Task instructions: Return, word for word, only the lines of the data below that lie between the line with "camera: 20 degrees right, 0 degrees up" and the line with "blue brush [90,378,136,477]", those two lines included.

Available data:
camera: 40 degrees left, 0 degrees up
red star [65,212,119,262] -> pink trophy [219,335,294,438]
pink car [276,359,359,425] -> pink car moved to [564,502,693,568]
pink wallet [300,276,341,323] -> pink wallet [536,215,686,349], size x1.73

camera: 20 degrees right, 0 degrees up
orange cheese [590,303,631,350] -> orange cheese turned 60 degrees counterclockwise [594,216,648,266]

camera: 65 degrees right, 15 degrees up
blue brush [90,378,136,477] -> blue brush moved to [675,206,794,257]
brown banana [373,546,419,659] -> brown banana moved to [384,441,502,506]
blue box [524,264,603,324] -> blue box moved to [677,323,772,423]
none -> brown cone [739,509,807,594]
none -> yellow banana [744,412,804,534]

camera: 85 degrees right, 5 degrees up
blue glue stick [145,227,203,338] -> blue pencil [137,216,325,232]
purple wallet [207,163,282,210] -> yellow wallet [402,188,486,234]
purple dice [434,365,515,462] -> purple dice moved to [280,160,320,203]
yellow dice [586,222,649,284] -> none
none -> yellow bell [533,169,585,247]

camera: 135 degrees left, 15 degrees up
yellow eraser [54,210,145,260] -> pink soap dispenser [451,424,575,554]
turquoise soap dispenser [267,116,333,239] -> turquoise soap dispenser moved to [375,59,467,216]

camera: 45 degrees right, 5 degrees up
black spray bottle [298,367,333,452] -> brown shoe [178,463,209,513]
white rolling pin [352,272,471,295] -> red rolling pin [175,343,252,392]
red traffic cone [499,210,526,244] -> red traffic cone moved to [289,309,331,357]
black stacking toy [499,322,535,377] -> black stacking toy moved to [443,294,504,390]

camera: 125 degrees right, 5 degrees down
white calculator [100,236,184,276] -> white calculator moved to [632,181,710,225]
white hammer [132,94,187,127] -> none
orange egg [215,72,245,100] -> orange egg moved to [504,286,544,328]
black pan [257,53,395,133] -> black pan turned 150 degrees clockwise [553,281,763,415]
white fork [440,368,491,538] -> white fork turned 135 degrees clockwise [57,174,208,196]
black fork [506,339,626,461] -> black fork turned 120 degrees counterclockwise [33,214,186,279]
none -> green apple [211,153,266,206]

Output of the exercise:
camera: 20 degrees right, 0 degrees up
orange cheese [590,303,631,350] -> orange cheese turned 60 degrees counterclockwise [594,216,648,266]

camera: 65 degrees right, 15 degrees up
blue brush [90,378,136,477] -> blue brush moved to [675,206,794,257]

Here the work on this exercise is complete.